Source information
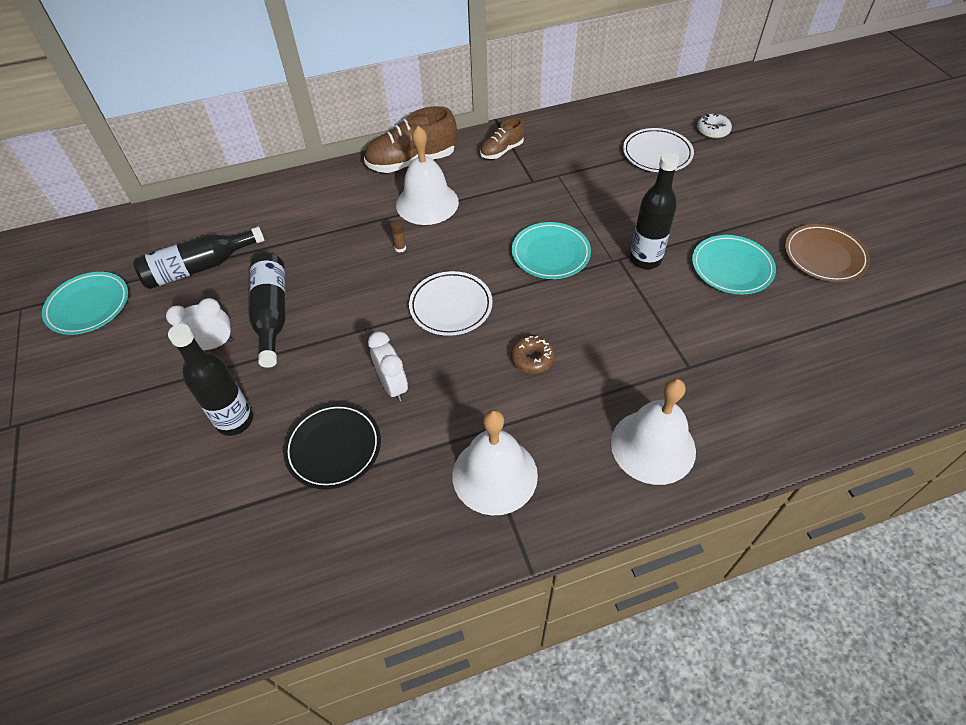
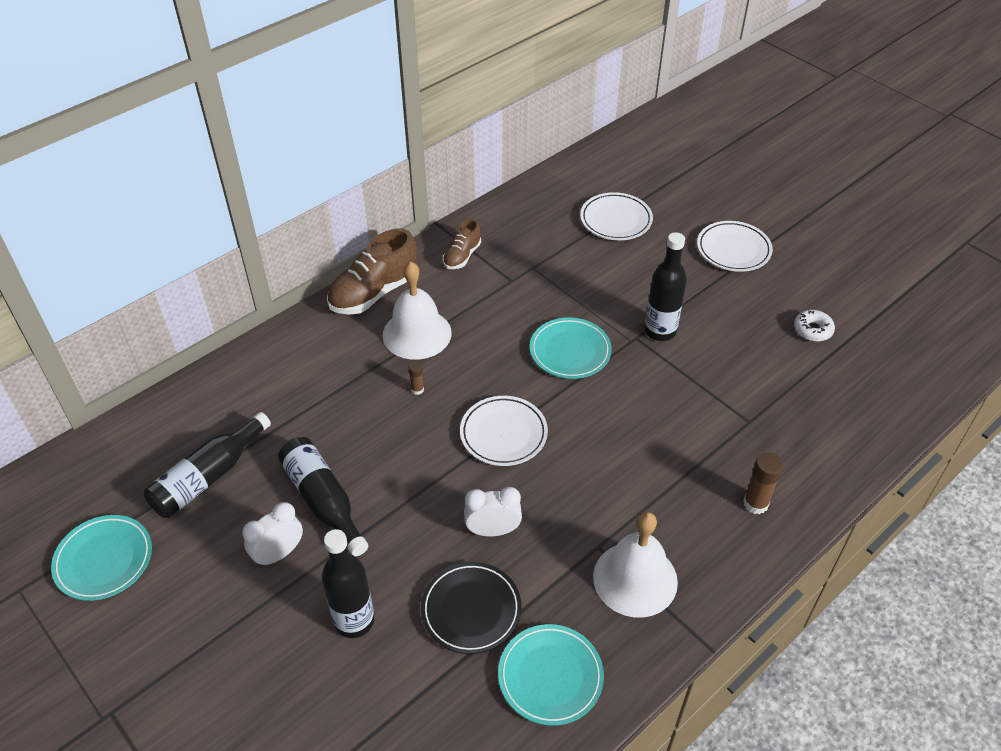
camera: 25 degrees left, 5 degrees down
(393, 386) = (493, 530): white clock -> white clock turned 45 degrees counterclockwise
(532, 359) = (609, 460): brown donut -> none
(653, 446) = (755, 503): white bell -> brown glue stick
(712, 131) = (655, 182): white donut -> white donut (812, 330)
(731, 268) = (739, 316): turquoise plate -> turquoise plate (550, 676)
(759, 206) = (733, 249): none -> white plate
(824, 256) = (810, 282): brown plate -> none

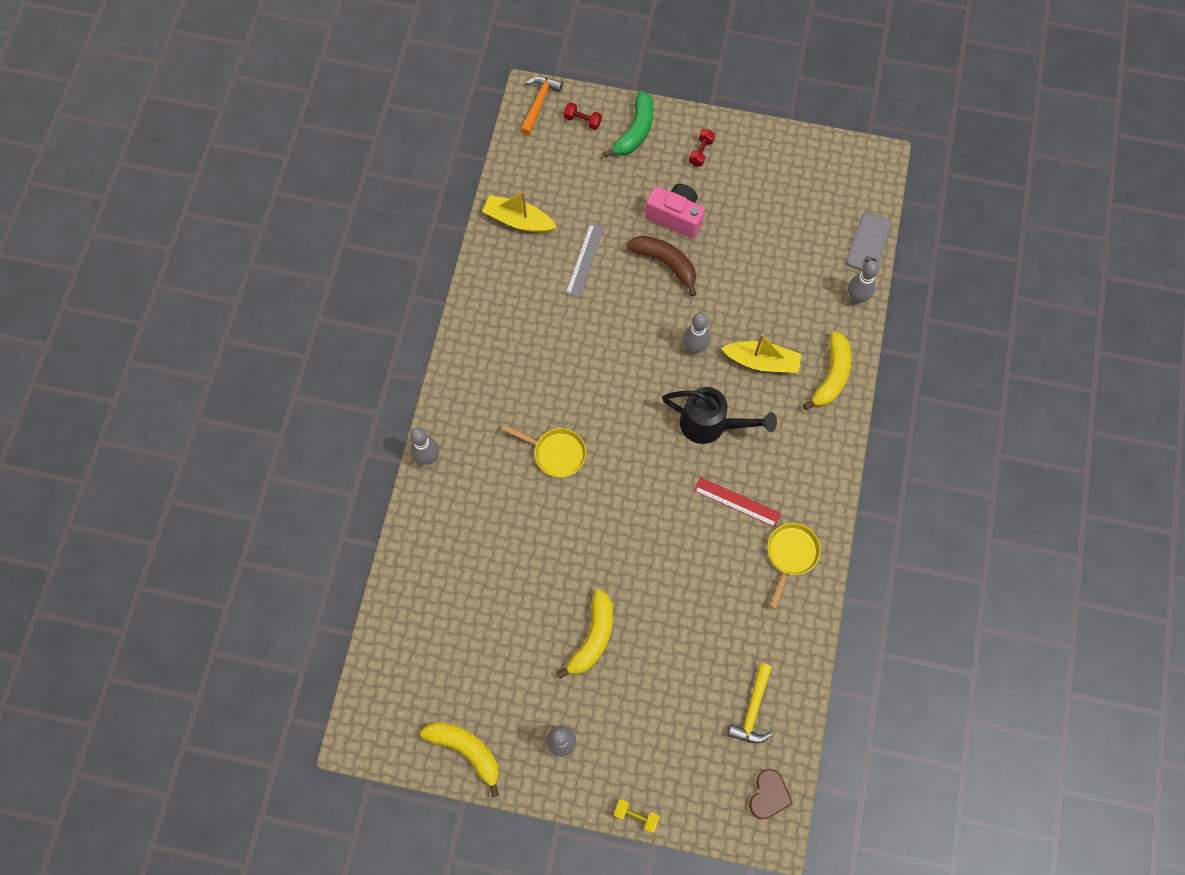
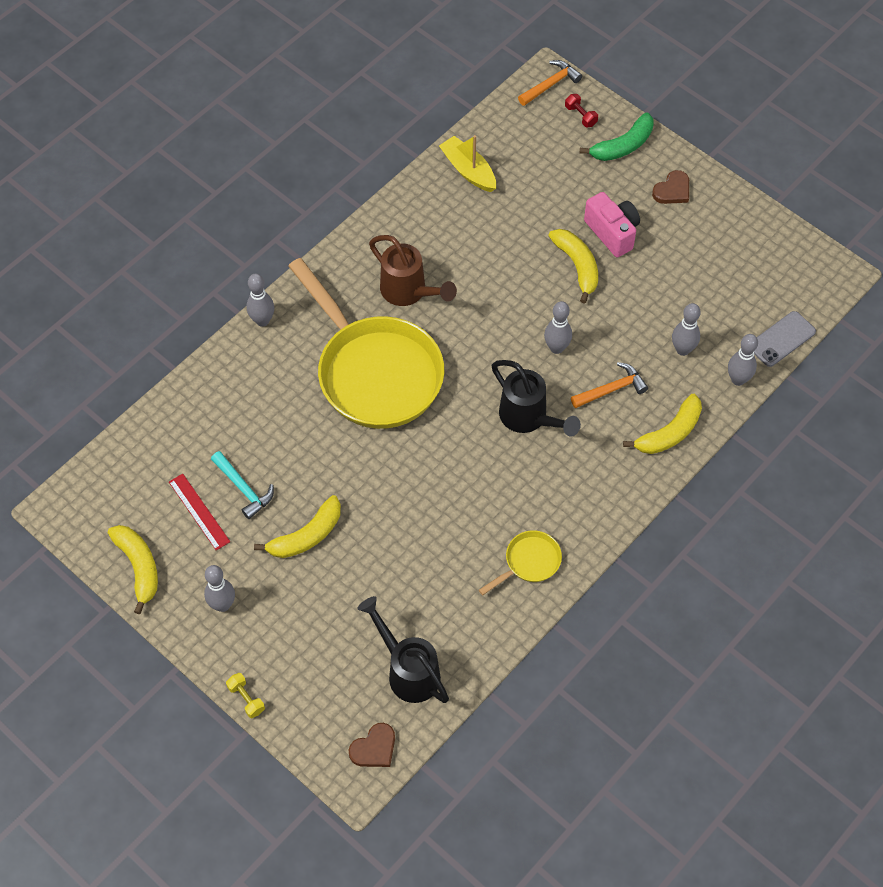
camera: 30 degrees right, 10 degrees down
(511, 625) = (243, 488): none -> turquoise hammer
(539, 362) = (409, 292): none -> brown watering can
(556, 453) = (374, 372): yellow pan -> yellow pan, size x2.39
(585, 260) = (506, 229): grey ruler -> none
(665, 263) = (577, 266): brown banana -> yellow banana
(701, 152) = (672, 190): red dumbbell -> brown heart
(737, 502) = (509, 493): red ruler -> red ruler (199, 511)
(752, 709) = (407, 670): yellow hammer -> black watering can
(762, 362) = (611, 389): yellow boat -> orange hammer
(797, 294) = (682, 350): none -> grey bowling pin

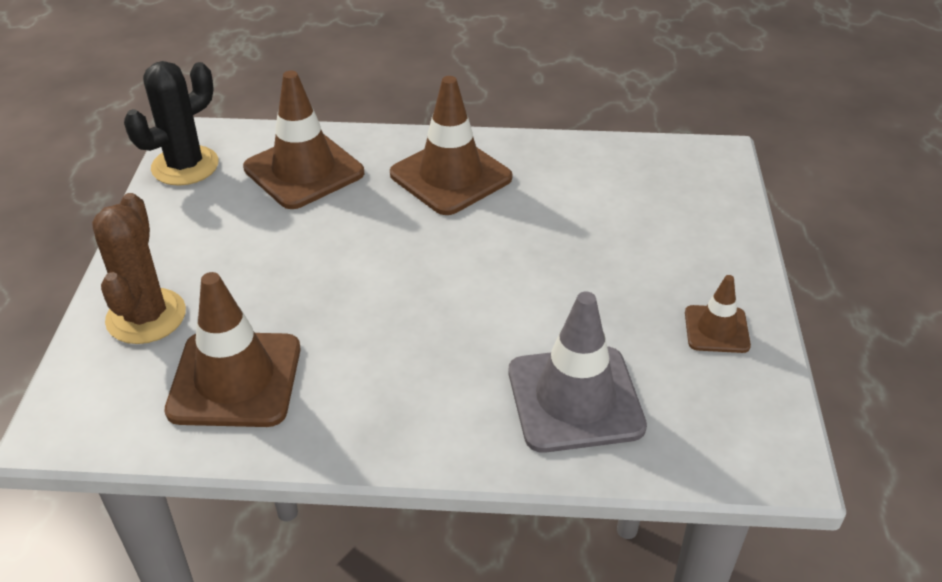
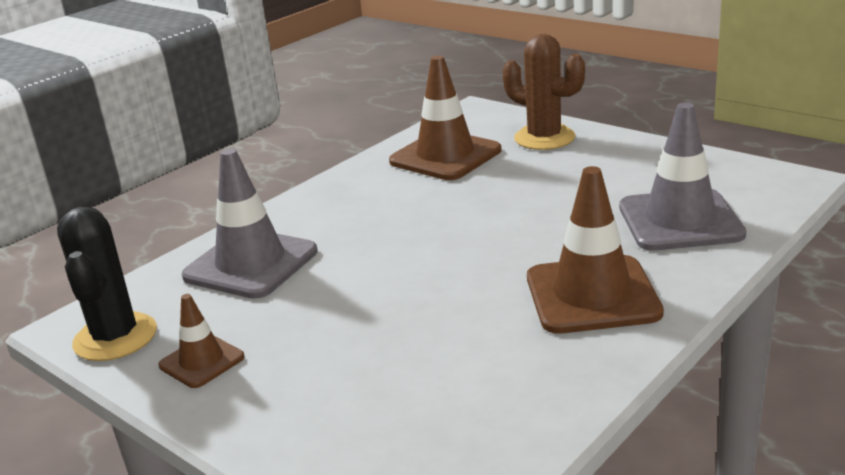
camera: 130 degrees right, 15 degrees down
(185, 166) = (739, 171): black cactus -> black cactus (115, 337)
(304, 171) = (680, 221): brown traffic cone -> grey traffic cone

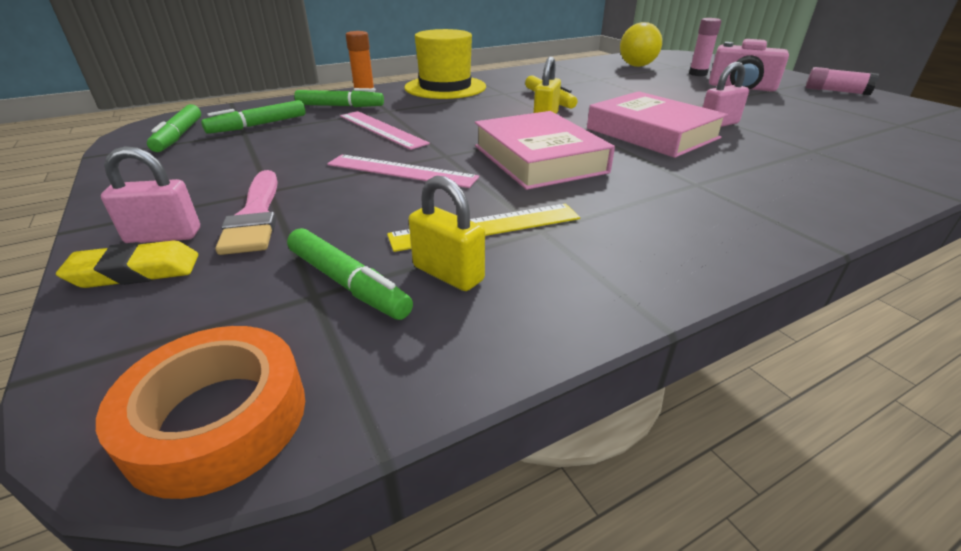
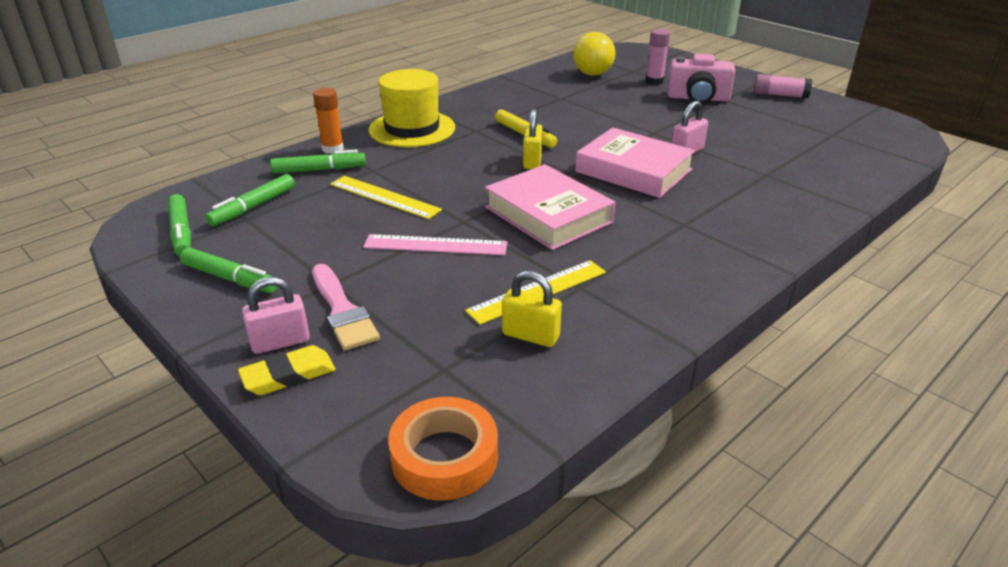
camera: 15 degrees left, 0 degrees up
(347, 283) = (462, 356): green marker -> green marker (230, 278)
(382, 129) = (384, 197): pink ruler -> yellow ruler

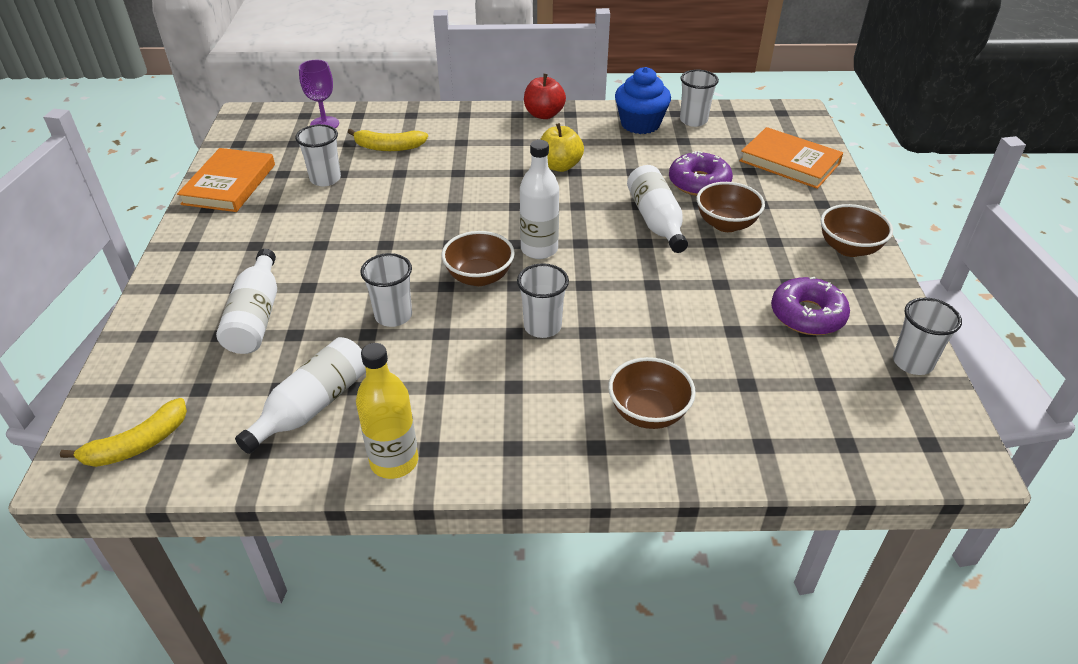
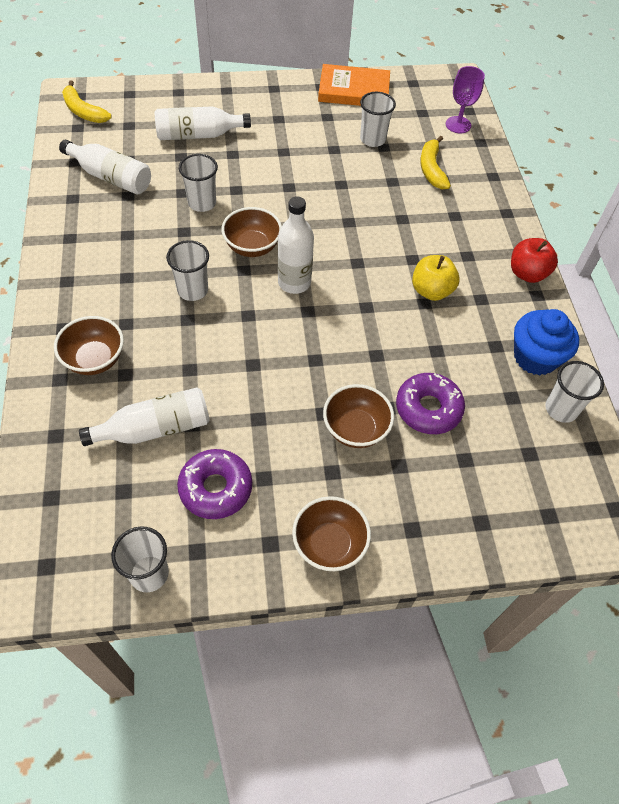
camera: 80 degrees right, 15 degrees up
(394, 461) = (59, 222): yellow bottle -> none
(656, 221) = (351, 369): white bottle -> white bottle (155, 428)
(789, 162) = (494, 504): orange book -> none

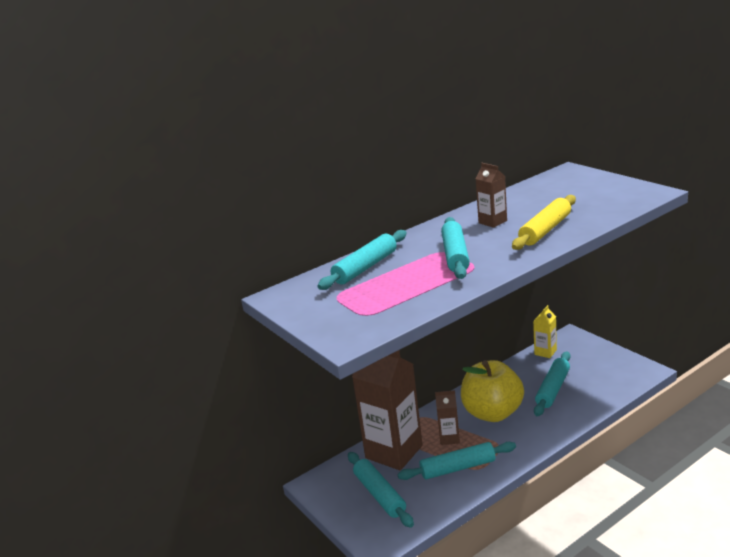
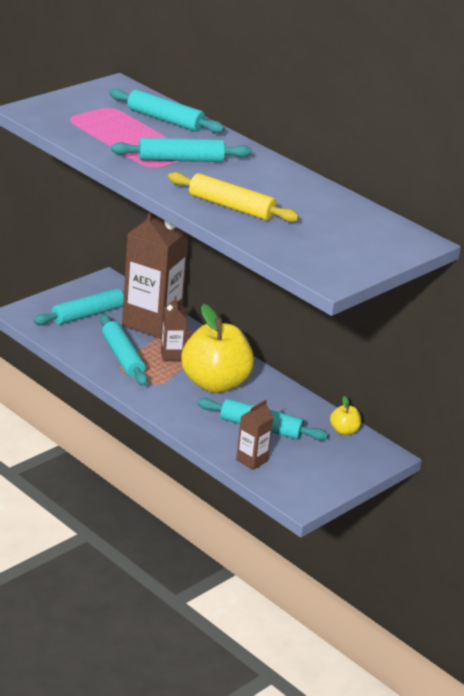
camera: 75 degrees right, 5 degrees up
(492, 222) = (262, 183): brown carton -> brown carton (252, 460)
(545, 352) = (344, 431): yellow carton -> yellow apple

Goal of the exercise
The entries above need to be transcribed word for word, and the pictures stay out.

Solved exercise
camera: 25 degrees left, 5 degrees down
(393, 386) = (493, 530): white clock -> white clock turned 45 degrees counterclockwise
(532, 359) = (609, 460): brown donut -> none
(653, 446) = (755, 503): white bell -> brown glue stick
(712, 131) = (655, 182): white donut -> white donut (812, 330)
(731, 268) = (739, 316): turquoise plate -> turquoise plate (550, 676)
(759, 206) = (733, 249): none -> white plate
(824, 256) = (810, 282): brown plate -> none

camera: 30 degrees right, 10 degrees down
(511, 625) = (243, 488): none -> turquoise hammer
(539, 362) = (409, 292): none -> brown watering can
(556, 453) = (374, 372): yellow pan -> yellow pan, size x2.39
(585, 260) = (506, 229): grey ruler -> none
(665, 263) = (577, 266): brown banana -> yellow banana
(701, 152) = (672, 190): red dumbbell -> brown heart
(737, 502) = (509, 493): red ruler -> red ruler (199, 511)
(752, 709) = (407, 670): yellow hammer -> black watering can
(762, 362) = (611, 389): yellow boat -> orange hammer
(797, 294) = (682, 350): none -> grey bowling pin

camera: 130 degrees right, 15 degrees down
(185, 166) = (739, 171): black cactus -> black cactus (115, 337)
(304, 171) = (680, 221): brown traffic cone -> grey traffic cone

camera: 15 degrees left, 0 degrees up
(347, 283) = (462, 356): green marker -> green marker (230, 278)
(382, 129) = (384, 197): pink ruler -> yellow ruler

camera: 80 degrees right, 15 degrees up
(394, 461) = (59, 222): yellow bottle -> none
(656, 221) = (351, 369): white bottle -> white bottle (155, 428)
(789, 162) = (494, 504): orange book -> none

camera: 75 degrees right, 5 degrees up
(492, 222) = (262, 183): brown carton -> brown carton (252, 460)
(545, 352) = (344, 431): yellow carton -> yellow apple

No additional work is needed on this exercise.